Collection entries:
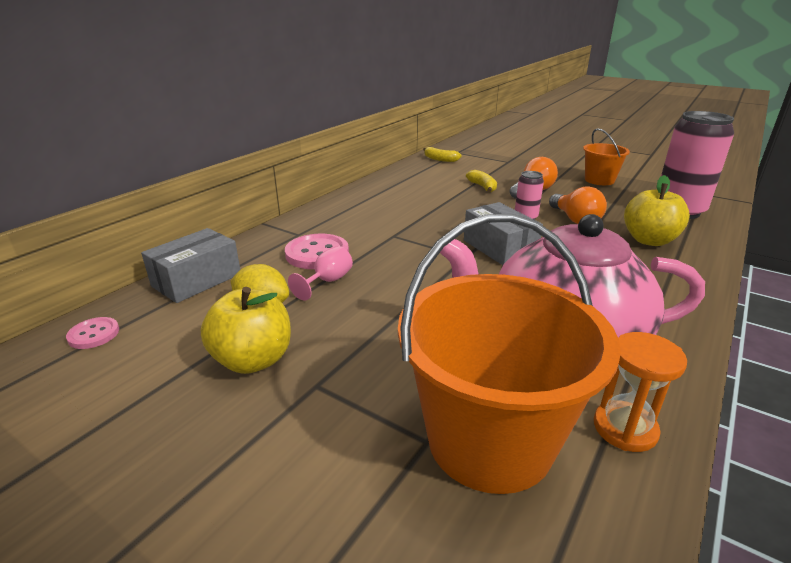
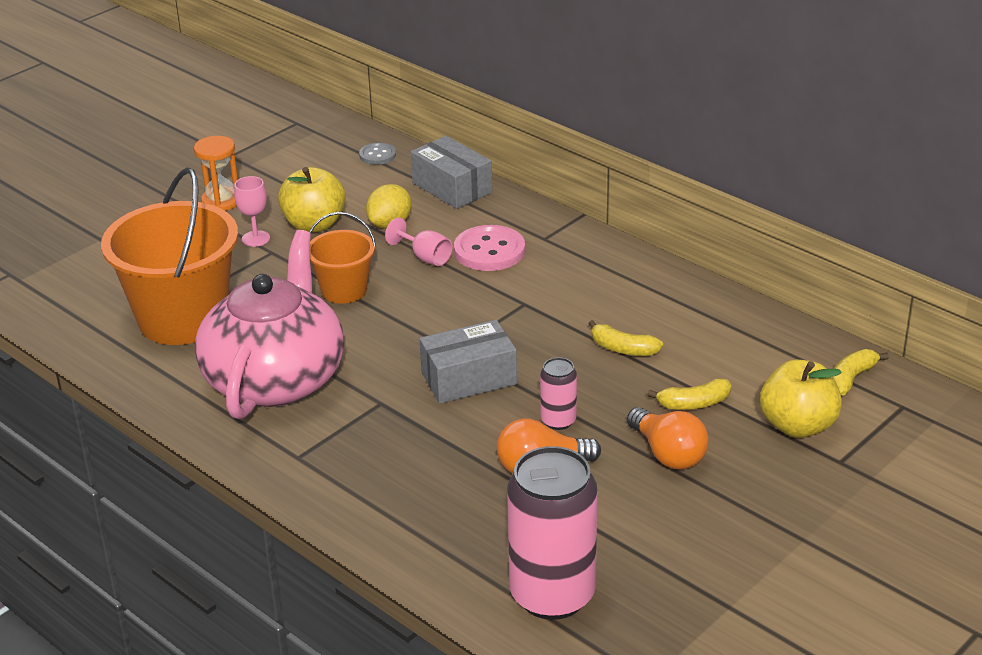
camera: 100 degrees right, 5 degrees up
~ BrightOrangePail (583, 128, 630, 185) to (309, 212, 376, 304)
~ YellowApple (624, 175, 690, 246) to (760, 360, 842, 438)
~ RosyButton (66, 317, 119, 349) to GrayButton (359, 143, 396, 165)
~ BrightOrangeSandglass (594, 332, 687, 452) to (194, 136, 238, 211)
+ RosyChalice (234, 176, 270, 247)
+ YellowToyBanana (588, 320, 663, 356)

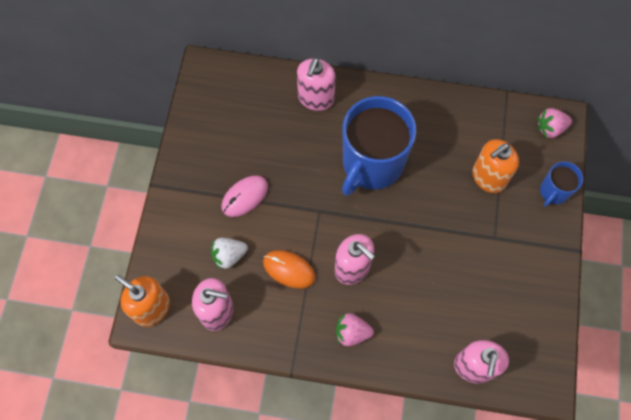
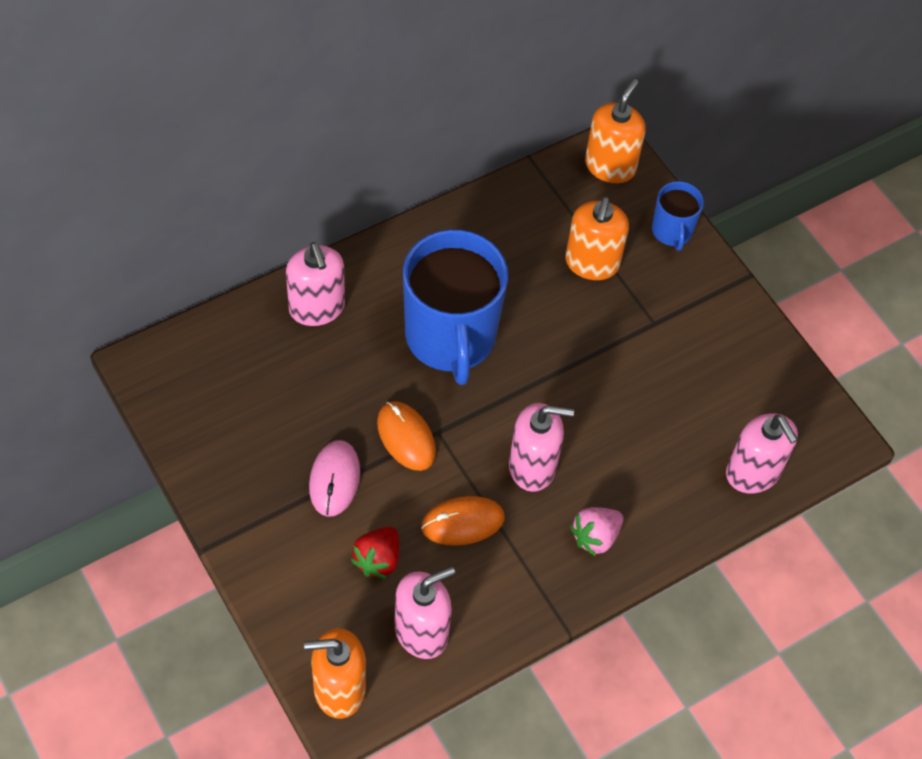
camera: 45 degrees left, 10 degrees down
~ RosyBerry (537, 108, 572, 138) to BrightOrangePumpBottle (585, 79, 646, 183)
~ SnowWhiteBerry (211, 238, 248, 270) to RedBerry (351, 527, 399, 579)
+ BrightOrangeMouse (377, 401, 436, 471)

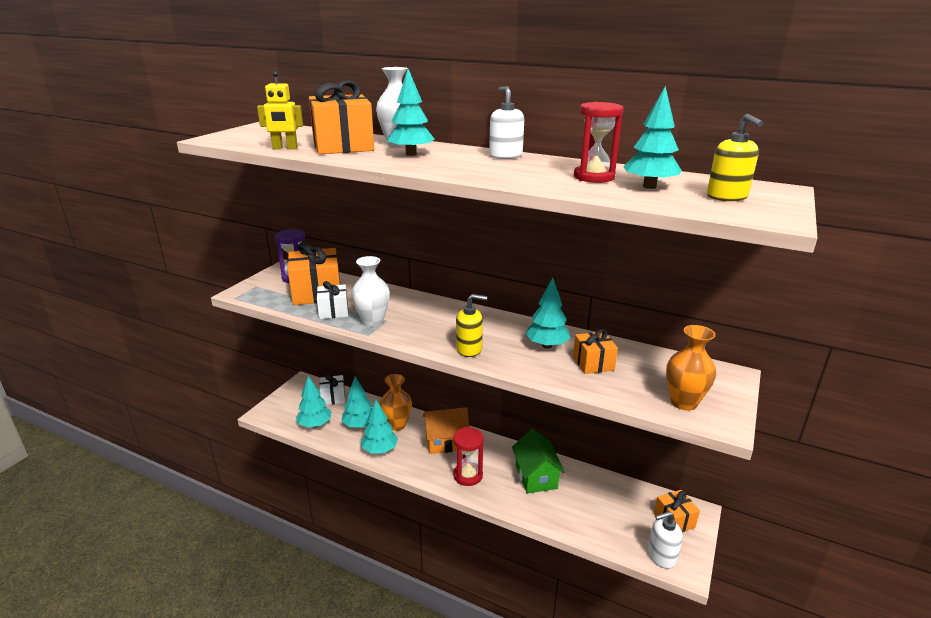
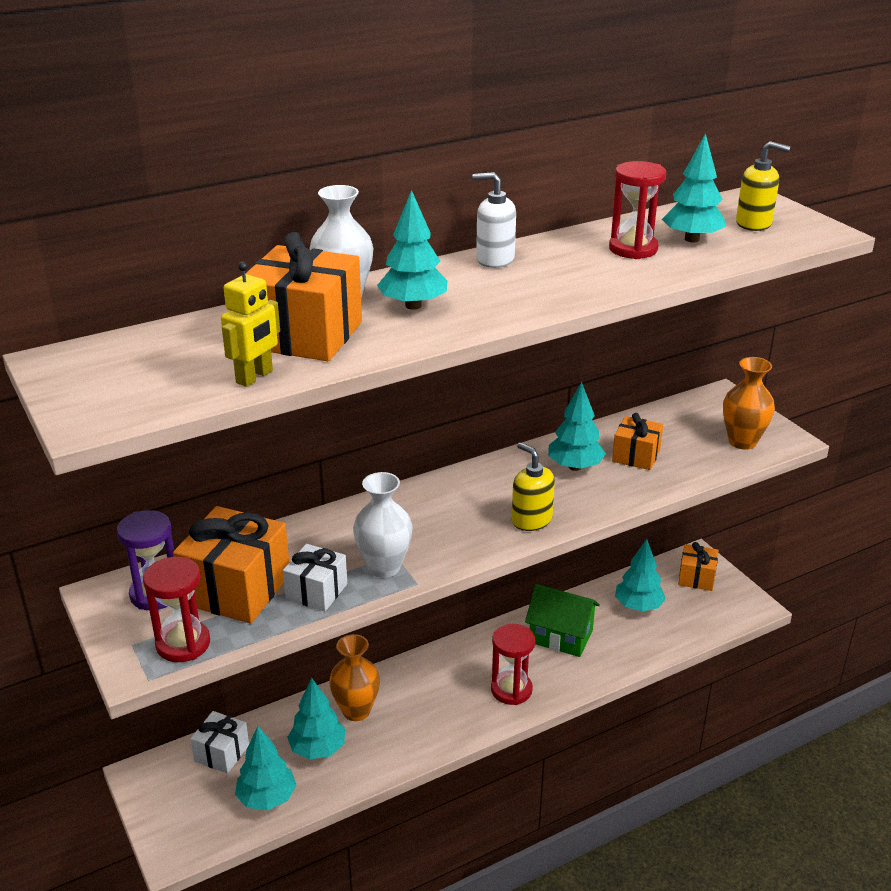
camera: 55 degrees left, 5 degrees up
~ YellowPumpBottle (456, 294, 487, 357) = (512, 442, 555, 531) 75 degrees counterclockwise
~ TurquoiseTree (361, 400, 398, 453) to (615, 539, 666, 612)
- BrightOrangeToyHouse (423, 407, 470, 454)
- SnowWhitePumpBottle (648, 511, 683, 569)
+ RedSandglass (143, 557, 210, 662)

Your objective:
Produce an exact copy of the lines from the line with "79, 646, 183)" through the last line of the data above, both ends included. No pictures belong in it.

Answer:
~ RosyBerry (537, 108, 572, 138) to BrightOrangePumpBottle (585, 79, 646, 183)
~ SnowWhiteBerry (211, 238, 248, 270) to RedBerry (351, 527, 399, 579)
+ BrightOrangeMouse (377, 401, 436, 471)

camera: 55 degrees left, 5 degrees up
~ YellowPumpBottle (456, 294, 487, 357) = (512, 442, 555, 531) 75 degrees counterclockwise
~ TurquoiseTree (361, 400, 398, 453) to (615, 539, 666, 612)
- BrightOrangeToyHouse (423, 407, 470, 454)
- SnowWhitePumpBottle (648, 511, 683, 569)
+ RedSandglass (143, 557, 210, 662)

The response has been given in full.